Task to carry out — An exact transcription is needed of the lines below from the one with "LCD1 pin SCL: A5 -> A3" through the one with "RGB3 pin G: D13 -> A2", with no other lines and no pictures.

Dataset records —
[Start of section]
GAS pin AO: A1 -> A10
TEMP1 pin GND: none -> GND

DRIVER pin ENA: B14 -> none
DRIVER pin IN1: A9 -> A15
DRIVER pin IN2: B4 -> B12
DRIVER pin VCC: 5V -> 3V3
[End of section]
[Start of section]
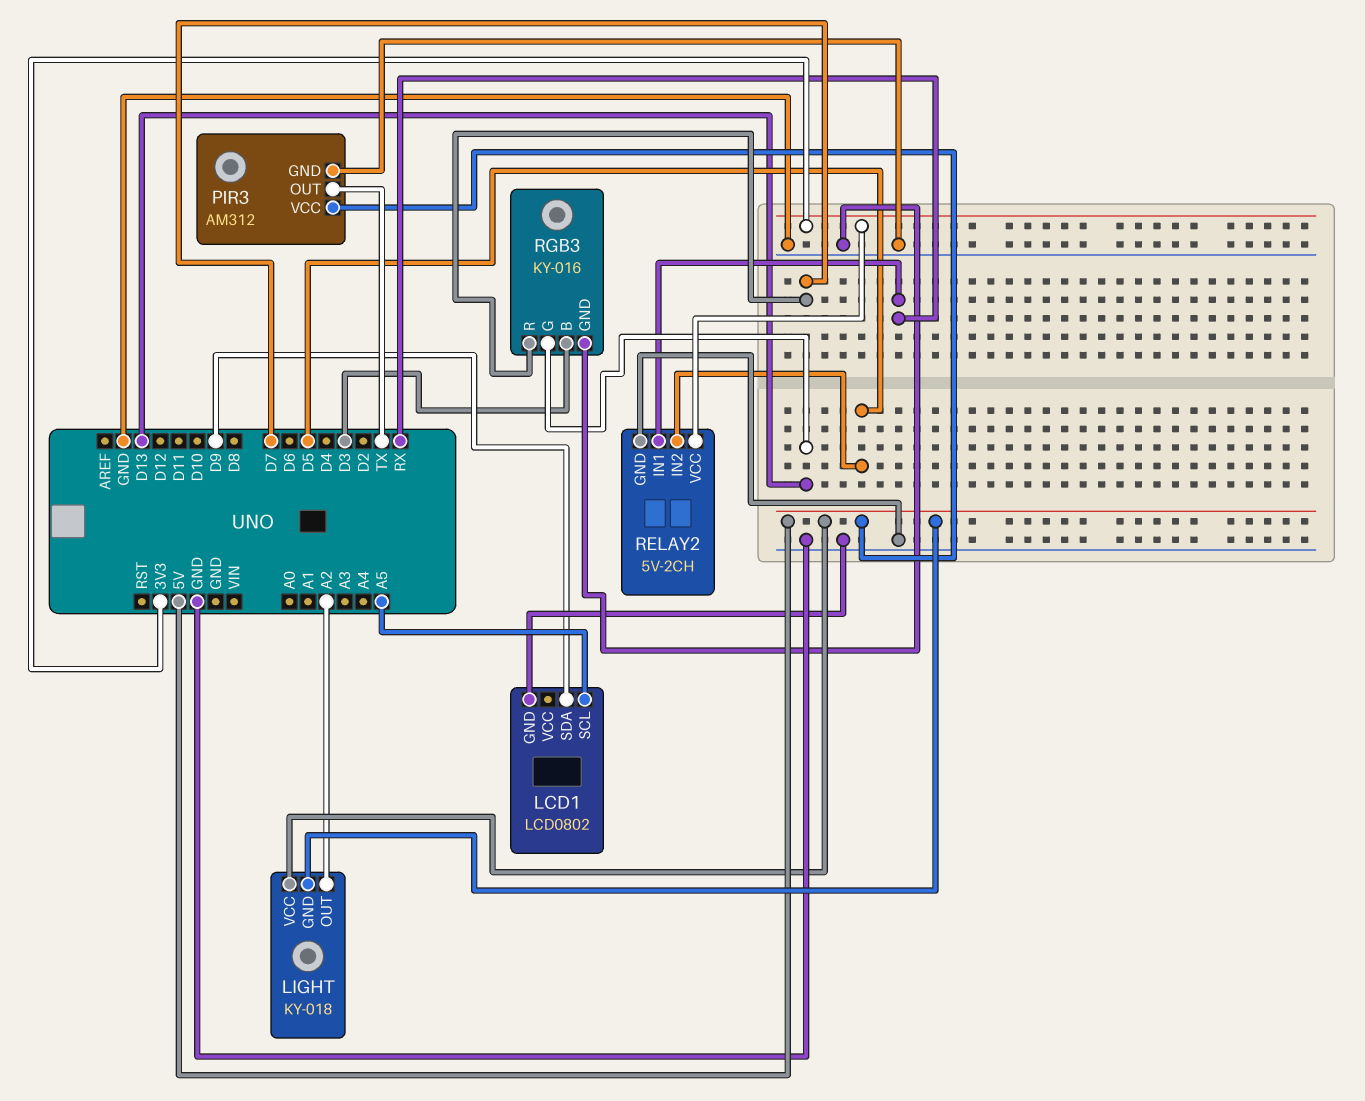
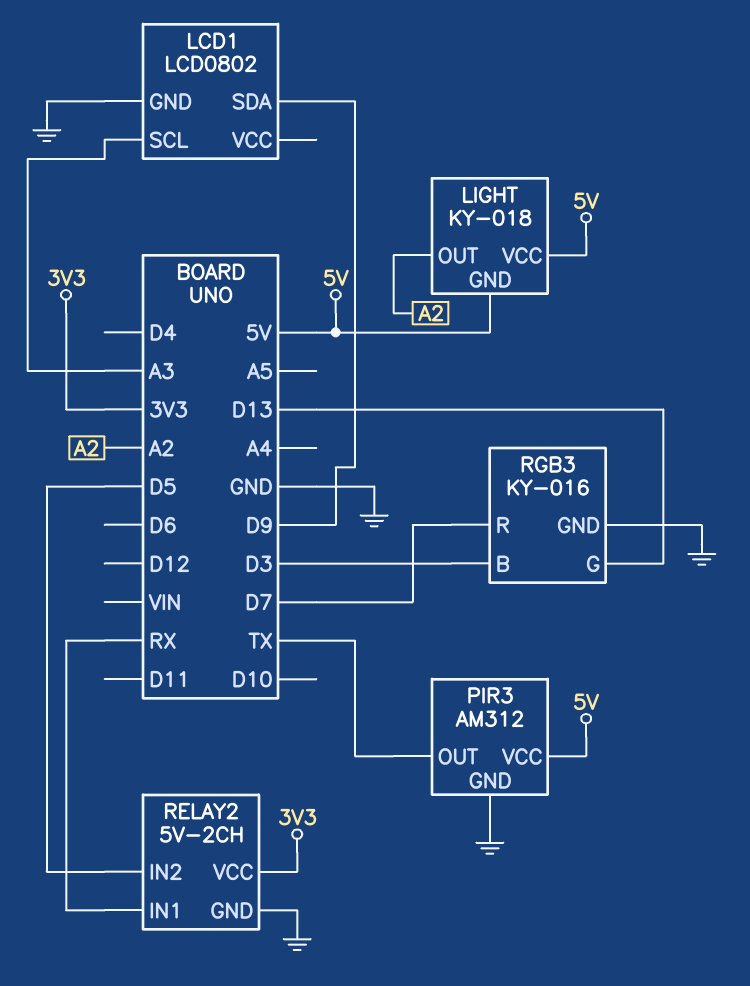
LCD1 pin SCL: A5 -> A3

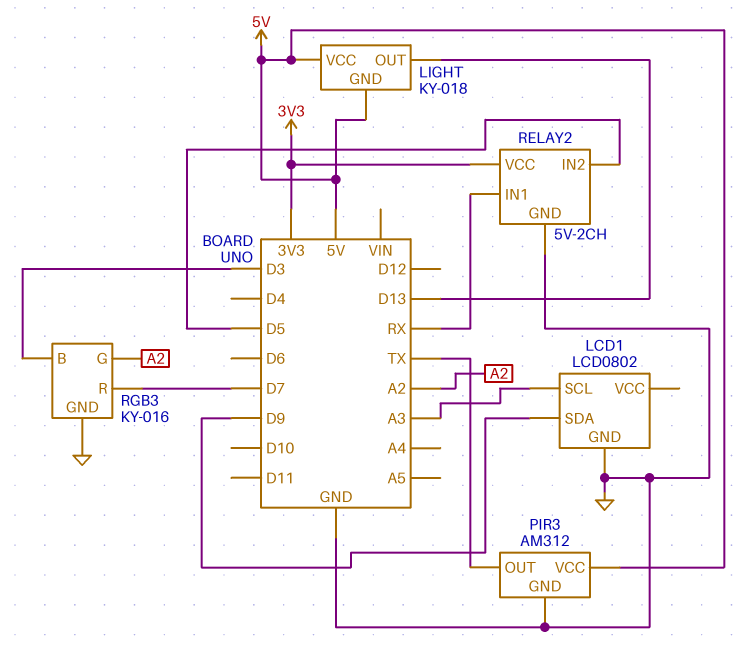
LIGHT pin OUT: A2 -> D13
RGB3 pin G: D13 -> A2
[End of section]
[Start of section]
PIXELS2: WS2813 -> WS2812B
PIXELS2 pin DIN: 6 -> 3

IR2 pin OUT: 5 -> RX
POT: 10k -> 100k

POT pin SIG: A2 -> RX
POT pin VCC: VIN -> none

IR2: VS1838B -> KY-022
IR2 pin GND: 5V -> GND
[End of section]
Result of this task —
LCD1 pin SCL: A5 -> A3

LIGHT pin OUT: A2 -> D13
RGB3 pin G: D13 -> A2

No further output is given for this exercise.